#### Written problem
Return every line of the records that contains the string "markup", treating uppercase and lowercase letters as distinct.

(Stored records)
"""

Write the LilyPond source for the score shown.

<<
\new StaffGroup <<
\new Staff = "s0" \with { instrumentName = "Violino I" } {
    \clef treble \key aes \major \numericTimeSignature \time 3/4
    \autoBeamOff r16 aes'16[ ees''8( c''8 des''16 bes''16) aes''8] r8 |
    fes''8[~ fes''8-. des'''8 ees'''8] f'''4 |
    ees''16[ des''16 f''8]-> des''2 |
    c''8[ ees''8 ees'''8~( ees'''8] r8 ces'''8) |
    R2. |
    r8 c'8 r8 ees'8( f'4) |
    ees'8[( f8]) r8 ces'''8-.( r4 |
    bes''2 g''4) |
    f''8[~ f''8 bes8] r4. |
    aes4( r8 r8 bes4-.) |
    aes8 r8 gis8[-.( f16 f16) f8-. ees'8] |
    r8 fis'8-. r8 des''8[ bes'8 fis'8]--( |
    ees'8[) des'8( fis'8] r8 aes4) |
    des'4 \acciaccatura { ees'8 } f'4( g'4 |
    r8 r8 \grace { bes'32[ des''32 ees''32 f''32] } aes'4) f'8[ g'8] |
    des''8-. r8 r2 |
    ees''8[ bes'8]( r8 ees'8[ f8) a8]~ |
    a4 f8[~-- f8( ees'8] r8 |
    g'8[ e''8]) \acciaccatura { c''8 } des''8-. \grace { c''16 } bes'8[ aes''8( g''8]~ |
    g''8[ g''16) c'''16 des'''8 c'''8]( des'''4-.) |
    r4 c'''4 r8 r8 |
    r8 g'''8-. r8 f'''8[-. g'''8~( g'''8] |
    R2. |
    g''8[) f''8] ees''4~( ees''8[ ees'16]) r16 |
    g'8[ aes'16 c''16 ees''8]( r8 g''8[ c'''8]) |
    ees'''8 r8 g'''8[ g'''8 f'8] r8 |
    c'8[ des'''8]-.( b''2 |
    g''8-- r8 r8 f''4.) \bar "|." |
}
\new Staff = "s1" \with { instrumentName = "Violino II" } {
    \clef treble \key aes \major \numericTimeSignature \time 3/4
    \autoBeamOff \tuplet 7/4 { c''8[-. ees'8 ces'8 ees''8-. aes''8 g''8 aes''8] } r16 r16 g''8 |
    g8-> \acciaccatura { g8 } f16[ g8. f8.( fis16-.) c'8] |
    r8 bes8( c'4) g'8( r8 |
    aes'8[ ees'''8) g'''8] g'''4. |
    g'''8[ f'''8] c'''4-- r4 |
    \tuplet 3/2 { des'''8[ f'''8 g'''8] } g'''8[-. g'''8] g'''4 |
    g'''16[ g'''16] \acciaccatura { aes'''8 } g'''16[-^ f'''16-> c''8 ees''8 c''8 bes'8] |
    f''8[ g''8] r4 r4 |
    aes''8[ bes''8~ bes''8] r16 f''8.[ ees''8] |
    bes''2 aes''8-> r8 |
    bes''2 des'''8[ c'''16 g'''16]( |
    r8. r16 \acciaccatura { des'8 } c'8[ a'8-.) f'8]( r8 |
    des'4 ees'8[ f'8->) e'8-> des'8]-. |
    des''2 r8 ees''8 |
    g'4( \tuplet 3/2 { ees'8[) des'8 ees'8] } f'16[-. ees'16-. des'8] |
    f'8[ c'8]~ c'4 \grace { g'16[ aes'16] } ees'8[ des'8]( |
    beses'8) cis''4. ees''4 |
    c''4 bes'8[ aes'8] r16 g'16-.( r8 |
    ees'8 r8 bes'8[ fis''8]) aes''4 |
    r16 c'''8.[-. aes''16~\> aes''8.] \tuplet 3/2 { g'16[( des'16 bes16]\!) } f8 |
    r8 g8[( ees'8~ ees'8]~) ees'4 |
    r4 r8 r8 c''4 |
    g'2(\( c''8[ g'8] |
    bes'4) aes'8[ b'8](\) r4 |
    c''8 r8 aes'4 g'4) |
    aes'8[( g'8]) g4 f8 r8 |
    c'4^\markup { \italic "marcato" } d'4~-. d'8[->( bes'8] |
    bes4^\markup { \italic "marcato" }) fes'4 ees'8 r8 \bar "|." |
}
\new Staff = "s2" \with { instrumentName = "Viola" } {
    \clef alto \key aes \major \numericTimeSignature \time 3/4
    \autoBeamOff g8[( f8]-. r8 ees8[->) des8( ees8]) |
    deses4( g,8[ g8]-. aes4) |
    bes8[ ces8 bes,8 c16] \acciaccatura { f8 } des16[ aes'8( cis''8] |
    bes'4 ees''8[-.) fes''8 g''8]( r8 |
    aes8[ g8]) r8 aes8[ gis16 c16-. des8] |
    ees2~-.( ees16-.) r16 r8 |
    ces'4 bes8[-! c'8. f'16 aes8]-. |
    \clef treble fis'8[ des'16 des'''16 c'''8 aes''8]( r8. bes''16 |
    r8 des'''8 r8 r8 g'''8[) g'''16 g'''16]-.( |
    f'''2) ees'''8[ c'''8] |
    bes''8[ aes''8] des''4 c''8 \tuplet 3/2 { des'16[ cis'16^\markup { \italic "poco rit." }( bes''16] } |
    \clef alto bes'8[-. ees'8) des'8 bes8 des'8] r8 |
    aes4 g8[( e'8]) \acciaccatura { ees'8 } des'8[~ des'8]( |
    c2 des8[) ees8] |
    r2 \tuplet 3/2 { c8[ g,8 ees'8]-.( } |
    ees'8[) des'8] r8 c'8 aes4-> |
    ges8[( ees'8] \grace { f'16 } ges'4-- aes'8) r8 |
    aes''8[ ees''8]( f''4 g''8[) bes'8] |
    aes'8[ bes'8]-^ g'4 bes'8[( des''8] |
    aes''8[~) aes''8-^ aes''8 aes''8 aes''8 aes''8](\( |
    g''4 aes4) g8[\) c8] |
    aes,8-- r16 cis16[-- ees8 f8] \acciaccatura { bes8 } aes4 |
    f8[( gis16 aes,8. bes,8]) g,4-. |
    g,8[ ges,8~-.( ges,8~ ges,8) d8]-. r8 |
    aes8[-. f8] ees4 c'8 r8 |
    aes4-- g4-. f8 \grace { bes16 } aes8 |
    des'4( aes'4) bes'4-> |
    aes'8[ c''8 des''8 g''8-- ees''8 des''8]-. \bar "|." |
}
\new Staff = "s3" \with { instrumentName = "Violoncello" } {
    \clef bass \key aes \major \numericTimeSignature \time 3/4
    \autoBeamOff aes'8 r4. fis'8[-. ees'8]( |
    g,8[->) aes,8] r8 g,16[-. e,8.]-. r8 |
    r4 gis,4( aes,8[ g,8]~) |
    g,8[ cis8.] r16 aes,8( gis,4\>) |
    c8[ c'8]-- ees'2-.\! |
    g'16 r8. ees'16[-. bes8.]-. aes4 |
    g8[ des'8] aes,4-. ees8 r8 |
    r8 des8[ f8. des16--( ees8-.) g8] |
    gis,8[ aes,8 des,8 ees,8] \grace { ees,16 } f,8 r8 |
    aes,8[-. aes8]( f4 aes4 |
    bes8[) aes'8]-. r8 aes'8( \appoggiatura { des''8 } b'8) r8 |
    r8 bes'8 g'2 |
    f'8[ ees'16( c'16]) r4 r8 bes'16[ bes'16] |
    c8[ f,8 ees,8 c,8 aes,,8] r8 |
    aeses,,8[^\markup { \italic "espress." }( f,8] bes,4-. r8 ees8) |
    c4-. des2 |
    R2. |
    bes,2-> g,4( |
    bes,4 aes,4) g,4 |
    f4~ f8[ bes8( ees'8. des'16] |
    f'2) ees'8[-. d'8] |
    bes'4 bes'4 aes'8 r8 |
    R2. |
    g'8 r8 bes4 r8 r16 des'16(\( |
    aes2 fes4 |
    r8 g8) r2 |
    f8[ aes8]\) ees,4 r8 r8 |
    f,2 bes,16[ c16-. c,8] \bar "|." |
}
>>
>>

"""

#### Solution for this exercise
    c'4^\markup { \italic "marcato" } d'4~-. d'8[->( bes'8] |
    bes4^\markup { \italic "marcato" }) fes'4 ees'8 r8 \bar "|." |
    bes''8[ aes''8] des''4 c''8 \tuplet 3/2 { des'16[ cis'16^\markup { \italic "poco rit." }( bes''16] } |
    aeses,,8[^\markup { \italic "espress." }( f,8] bes,4-. r8 ees8) |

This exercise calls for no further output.